(Stored records)
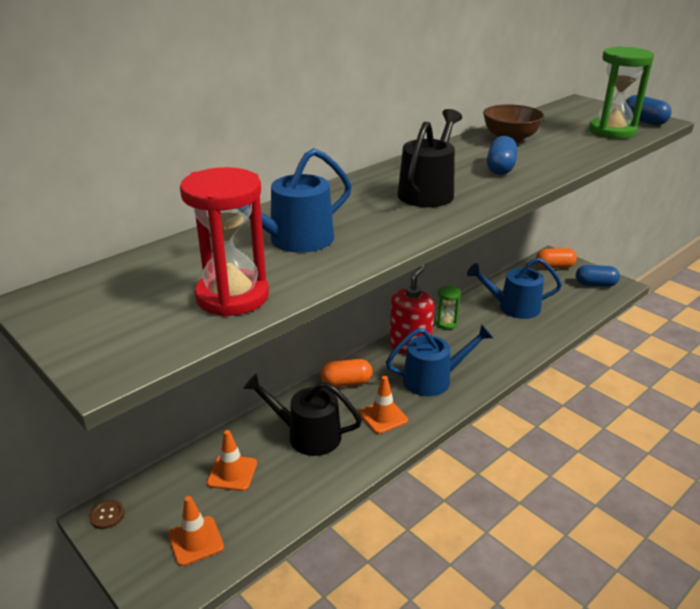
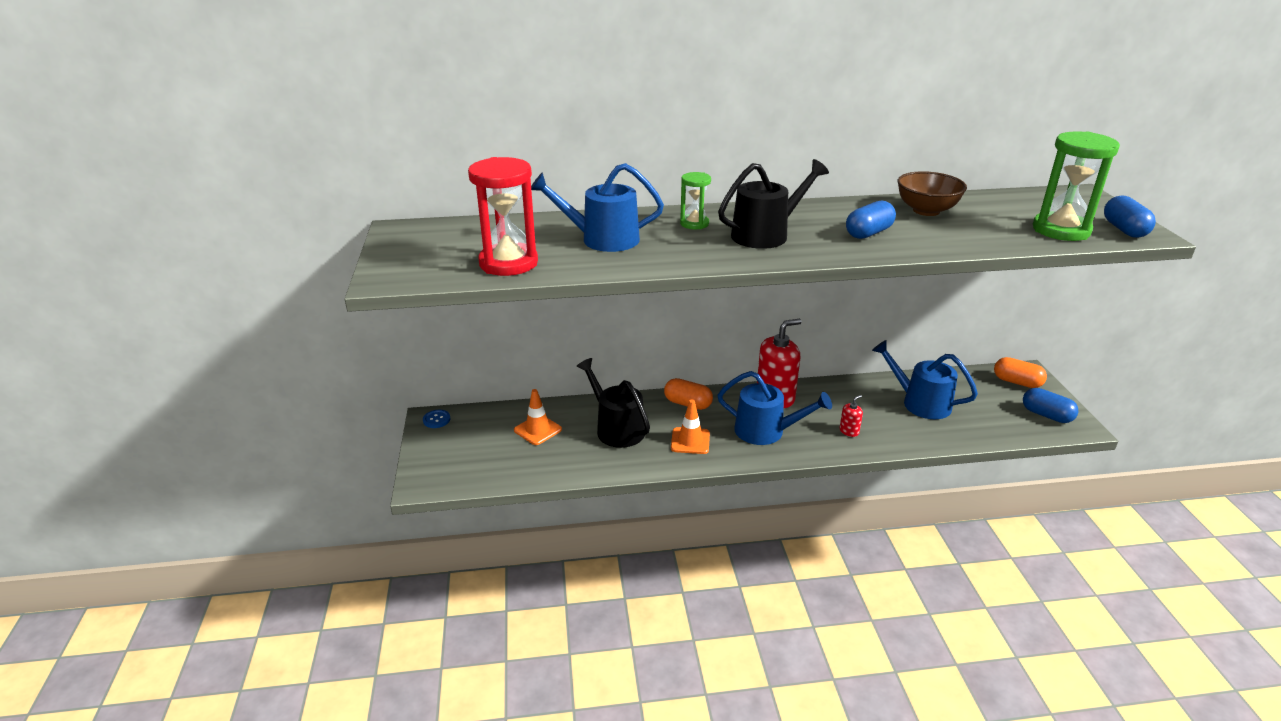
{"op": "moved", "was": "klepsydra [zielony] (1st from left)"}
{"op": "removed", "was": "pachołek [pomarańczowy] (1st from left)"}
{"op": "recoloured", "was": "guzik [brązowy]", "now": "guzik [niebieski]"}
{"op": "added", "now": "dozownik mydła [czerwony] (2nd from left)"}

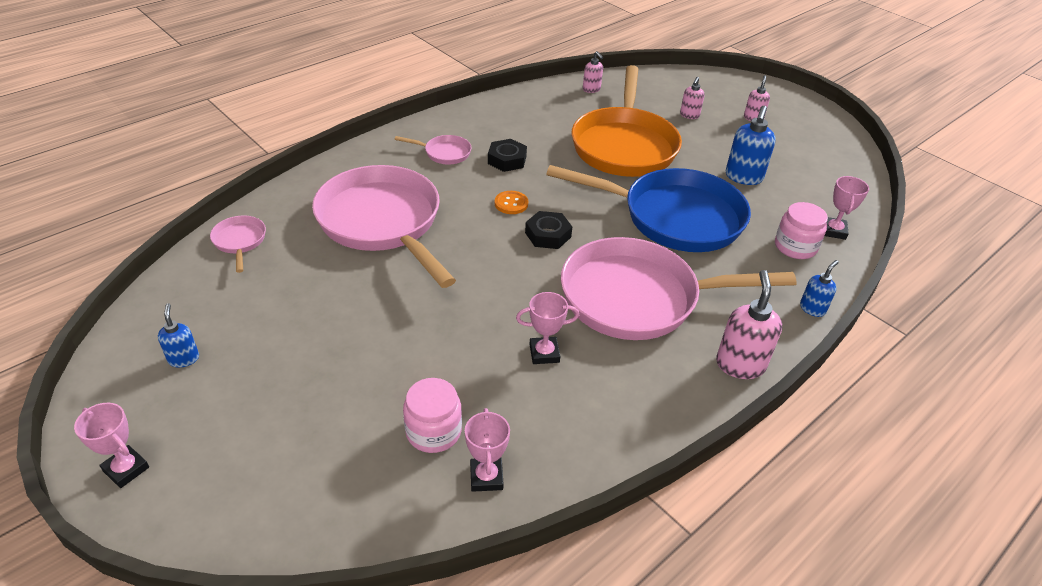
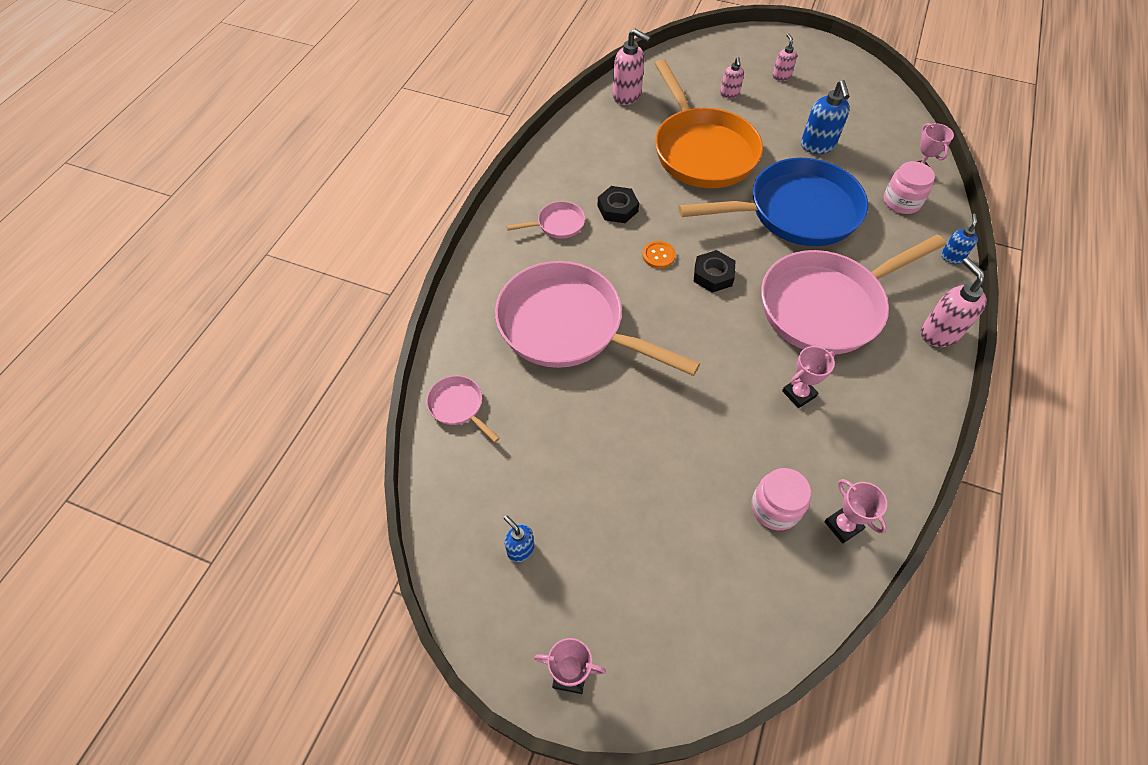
{"op": "resized", "was": "dozownik mydła [różowy] (1st from left)", "ratio": 1.72}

[EXERCISE BRIEF]: An exact copy of each entry is required, minus the pictures.

[ANSWER BOX]:
{"op": "moved", "was": "klepsydra [zielony] (1st from left)"}
{"op": "removed", "was": "pachołek [pomarańczowy] (1st from left)"}
{"op": "recoloured", "was": "guzik [brązowy]", "now": "guzik [niebieski]"}
{"op": "added", "now": "dozownik mydła [czerwony] (2nd from left)"}

{"op": "resized", "was": "dozownik mydła [różowy] (1st from left)", "ratio": 1.72}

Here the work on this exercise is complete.